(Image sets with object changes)
►
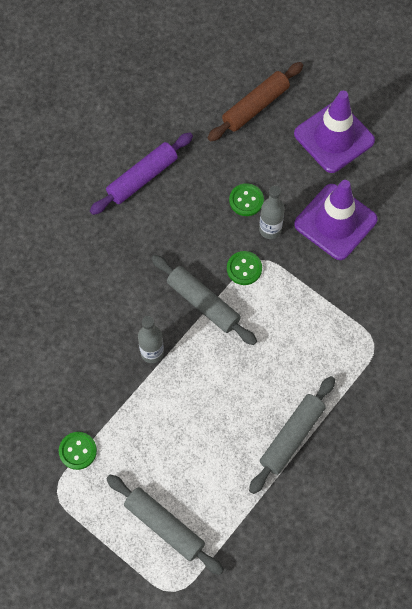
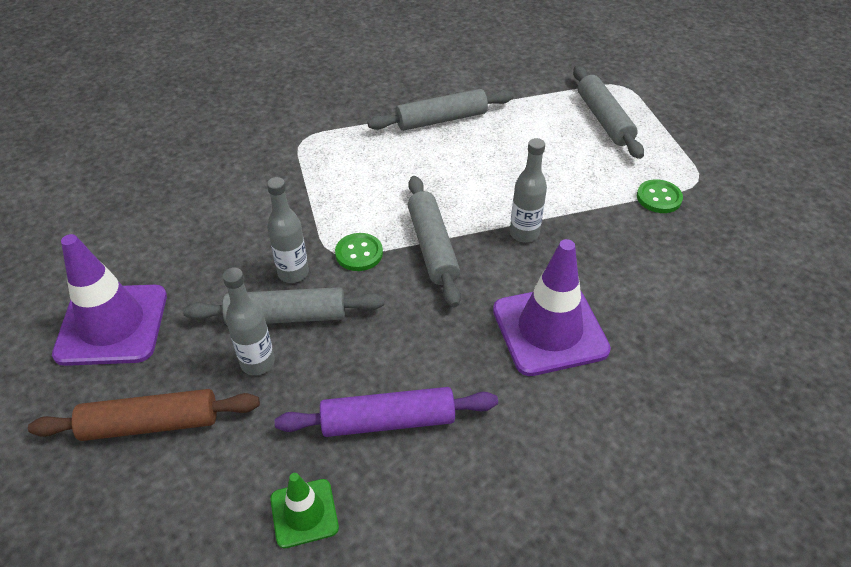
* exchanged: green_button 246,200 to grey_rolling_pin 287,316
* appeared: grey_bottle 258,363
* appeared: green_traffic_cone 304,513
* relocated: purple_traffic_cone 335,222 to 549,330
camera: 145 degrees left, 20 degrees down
◄
> **WORK INSTRUCTIONS**
The records above must be echoed exactly, minus their pictures.

> **WRITTEN ANSWER**
* exchanged: green_button 246,200 to grey_rolling_pin 287,316
* appeared: grey_bottle 258,363
* appeared: green_traffic_cone 304,513
* relocated: purple_traffic_cone 335,222 to 549,330
camera: 145 degrees left, 20 degrees down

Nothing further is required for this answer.